_TASK DESCRIPTION:_ Across the data below, state how many lines hold "diode", and reply with nothing but that number.

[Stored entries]
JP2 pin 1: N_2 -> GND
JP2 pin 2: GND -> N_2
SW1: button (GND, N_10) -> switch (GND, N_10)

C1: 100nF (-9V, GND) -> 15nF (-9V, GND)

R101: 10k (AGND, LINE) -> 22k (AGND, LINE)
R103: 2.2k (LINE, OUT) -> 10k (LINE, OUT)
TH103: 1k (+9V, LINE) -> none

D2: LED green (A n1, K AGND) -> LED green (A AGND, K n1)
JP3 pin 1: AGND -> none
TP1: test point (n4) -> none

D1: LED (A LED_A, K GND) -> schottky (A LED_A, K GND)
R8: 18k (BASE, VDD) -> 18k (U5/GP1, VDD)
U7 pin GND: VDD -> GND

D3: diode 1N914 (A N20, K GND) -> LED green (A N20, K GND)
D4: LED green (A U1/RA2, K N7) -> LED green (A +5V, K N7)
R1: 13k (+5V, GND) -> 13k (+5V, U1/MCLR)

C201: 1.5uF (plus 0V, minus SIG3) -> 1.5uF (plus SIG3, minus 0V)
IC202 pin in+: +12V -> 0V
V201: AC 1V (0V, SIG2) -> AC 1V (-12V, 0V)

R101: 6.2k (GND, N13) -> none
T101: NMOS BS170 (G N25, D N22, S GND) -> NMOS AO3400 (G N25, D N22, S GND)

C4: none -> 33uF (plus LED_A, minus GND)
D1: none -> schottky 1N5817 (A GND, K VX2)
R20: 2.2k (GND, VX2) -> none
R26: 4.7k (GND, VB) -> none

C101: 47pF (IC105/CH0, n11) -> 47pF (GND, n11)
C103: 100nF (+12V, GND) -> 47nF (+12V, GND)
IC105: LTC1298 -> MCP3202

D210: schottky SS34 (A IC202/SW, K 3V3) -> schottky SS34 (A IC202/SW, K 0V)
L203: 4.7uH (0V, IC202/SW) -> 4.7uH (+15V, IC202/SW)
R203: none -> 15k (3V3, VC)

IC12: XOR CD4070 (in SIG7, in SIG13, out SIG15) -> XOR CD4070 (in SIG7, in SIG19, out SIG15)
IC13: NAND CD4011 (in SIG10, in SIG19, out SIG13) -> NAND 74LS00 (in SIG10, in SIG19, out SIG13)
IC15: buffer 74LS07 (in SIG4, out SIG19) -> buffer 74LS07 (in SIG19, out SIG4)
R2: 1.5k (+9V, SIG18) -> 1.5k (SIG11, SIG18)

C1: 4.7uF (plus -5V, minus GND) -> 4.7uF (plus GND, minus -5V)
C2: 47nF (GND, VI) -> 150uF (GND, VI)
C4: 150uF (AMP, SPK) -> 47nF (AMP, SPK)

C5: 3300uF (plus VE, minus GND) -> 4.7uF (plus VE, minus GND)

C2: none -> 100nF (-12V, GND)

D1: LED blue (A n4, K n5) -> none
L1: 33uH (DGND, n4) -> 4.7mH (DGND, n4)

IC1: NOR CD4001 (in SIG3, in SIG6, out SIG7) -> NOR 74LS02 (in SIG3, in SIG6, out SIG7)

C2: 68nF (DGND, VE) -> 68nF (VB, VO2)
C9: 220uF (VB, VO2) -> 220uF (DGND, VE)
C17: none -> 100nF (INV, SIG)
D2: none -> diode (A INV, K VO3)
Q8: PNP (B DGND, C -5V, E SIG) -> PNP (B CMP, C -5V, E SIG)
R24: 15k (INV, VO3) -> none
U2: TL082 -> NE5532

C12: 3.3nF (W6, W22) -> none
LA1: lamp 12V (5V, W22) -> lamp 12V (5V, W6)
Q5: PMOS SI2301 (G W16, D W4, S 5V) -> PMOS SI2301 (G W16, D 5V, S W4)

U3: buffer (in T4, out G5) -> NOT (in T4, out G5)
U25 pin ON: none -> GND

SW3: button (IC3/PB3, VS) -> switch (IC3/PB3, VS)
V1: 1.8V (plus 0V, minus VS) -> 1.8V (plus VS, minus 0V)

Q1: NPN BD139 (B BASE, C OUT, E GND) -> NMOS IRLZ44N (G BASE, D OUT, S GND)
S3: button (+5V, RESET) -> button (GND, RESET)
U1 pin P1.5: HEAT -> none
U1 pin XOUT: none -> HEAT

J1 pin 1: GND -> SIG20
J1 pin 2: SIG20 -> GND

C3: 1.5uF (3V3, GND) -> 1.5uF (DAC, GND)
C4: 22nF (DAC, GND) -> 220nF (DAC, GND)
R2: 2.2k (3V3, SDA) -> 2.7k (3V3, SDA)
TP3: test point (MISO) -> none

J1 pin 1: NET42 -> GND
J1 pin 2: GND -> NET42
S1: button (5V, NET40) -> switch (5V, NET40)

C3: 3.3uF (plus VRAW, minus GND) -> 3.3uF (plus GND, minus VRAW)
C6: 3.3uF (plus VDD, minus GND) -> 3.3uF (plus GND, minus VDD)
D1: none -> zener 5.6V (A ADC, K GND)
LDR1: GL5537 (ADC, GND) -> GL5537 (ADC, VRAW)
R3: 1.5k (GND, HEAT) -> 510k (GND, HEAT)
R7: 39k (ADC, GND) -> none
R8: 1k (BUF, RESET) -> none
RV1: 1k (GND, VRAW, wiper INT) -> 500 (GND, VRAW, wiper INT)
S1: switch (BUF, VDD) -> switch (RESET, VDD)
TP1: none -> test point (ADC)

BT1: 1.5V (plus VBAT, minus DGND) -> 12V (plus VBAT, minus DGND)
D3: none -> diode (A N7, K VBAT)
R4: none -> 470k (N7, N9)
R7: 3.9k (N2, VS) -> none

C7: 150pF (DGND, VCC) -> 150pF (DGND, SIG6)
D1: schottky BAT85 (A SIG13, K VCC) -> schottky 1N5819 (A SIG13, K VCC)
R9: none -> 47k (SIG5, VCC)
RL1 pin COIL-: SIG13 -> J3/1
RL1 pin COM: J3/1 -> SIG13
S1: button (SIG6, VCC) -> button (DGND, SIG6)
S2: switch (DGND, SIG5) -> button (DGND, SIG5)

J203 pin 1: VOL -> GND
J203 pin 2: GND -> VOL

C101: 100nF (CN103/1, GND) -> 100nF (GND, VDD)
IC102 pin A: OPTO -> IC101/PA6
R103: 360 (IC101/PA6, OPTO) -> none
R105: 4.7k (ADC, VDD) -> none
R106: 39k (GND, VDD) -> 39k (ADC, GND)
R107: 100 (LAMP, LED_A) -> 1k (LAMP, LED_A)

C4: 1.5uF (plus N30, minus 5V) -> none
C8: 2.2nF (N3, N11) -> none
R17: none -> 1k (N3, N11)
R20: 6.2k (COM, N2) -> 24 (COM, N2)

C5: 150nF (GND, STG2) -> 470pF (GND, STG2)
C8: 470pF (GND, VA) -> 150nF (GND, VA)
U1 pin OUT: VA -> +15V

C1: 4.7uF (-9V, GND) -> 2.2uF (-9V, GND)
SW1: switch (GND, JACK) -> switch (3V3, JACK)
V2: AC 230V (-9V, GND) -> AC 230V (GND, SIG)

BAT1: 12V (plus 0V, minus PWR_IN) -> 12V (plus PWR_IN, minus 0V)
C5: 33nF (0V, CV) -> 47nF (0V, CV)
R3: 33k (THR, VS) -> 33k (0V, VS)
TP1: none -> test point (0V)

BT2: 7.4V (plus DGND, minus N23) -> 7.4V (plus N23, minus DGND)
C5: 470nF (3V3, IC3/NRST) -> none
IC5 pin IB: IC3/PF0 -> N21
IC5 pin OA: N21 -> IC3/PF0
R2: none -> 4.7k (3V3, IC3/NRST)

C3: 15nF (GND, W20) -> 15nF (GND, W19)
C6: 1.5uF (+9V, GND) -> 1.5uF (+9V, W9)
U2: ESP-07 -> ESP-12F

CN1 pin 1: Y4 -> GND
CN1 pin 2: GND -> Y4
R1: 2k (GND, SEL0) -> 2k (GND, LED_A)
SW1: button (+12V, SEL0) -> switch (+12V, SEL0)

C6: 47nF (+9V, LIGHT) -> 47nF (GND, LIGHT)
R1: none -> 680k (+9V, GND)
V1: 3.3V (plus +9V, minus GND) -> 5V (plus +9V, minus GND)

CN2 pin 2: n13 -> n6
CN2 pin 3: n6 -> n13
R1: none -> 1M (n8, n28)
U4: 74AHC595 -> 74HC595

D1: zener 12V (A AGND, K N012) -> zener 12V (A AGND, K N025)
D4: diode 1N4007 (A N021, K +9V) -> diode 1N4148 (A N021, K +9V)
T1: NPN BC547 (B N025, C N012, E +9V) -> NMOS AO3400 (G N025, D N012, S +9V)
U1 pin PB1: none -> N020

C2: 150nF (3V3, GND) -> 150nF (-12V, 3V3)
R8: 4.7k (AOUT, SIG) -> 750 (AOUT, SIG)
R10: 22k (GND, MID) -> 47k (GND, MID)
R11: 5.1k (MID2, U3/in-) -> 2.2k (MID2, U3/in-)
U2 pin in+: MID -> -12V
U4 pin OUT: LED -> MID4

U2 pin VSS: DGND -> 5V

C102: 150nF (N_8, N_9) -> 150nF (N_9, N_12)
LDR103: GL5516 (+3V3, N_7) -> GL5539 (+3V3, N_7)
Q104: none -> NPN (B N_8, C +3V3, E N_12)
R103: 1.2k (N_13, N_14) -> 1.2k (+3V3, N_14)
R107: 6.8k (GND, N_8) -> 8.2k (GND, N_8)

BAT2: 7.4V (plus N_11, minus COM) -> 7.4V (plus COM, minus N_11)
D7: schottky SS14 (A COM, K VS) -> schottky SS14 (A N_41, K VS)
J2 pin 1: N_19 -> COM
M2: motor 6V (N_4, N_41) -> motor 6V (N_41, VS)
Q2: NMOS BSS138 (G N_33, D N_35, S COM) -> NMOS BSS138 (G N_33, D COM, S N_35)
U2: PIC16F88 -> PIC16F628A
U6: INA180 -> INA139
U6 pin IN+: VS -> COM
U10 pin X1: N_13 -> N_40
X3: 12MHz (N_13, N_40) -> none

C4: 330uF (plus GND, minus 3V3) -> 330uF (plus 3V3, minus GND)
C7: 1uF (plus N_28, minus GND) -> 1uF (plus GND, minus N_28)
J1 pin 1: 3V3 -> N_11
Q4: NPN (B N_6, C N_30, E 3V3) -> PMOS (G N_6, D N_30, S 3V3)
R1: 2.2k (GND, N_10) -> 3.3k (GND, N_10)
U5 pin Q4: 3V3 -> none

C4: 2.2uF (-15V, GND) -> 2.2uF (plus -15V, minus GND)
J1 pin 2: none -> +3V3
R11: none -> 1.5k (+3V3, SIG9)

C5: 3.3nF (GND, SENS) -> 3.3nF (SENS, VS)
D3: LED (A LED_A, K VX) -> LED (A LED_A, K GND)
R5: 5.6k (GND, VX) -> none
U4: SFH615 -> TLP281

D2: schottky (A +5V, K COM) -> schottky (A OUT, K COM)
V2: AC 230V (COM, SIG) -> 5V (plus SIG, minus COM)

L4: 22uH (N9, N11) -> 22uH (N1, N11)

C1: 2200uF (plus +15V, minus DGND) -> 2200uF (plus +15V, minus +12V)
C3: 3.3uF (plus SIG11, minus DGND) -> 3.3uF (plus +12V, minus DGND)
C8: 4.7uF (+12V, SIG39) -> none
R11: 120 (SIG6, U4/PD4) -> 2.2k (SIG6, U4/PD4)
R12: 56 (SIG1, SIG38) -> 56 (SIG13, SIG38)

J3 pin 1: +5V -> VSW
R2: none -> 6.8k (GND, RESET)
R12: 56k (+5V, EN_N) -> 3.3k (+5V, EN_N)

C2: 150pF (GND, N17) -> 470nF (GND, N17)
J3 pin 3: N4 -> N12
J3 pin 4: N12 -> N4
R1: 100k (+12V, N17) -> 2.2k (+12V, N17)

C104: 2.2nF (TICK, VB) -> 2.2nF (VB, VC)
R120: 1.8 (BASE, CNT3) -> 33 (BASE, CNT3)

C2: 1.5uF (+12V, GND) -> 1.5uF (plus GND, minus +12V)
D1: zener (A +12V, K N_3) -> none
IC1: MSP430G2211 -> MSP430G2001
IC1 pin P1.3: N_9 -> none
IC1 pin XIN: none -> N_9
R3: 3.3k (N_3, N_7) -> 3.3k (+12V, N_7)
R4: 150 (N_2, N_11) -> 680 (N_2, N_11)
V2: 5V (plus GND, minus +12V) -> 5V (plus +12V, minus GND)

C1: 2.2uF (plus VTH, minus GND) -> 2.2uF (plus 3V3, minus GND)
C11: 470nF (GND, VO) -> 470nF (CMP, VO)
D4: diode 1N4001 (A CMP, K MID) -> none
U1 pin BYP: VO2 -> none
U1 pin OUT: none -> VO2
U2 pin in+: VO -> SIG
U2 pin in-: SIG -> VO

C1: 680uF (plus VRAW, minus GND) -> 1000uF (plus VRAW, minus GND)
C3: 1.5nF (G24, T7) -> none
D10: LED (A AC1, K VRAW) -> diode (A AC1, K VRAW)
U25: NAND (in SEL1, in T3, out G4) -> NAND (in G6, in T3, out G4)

_YOUR RESPONSE:_ 6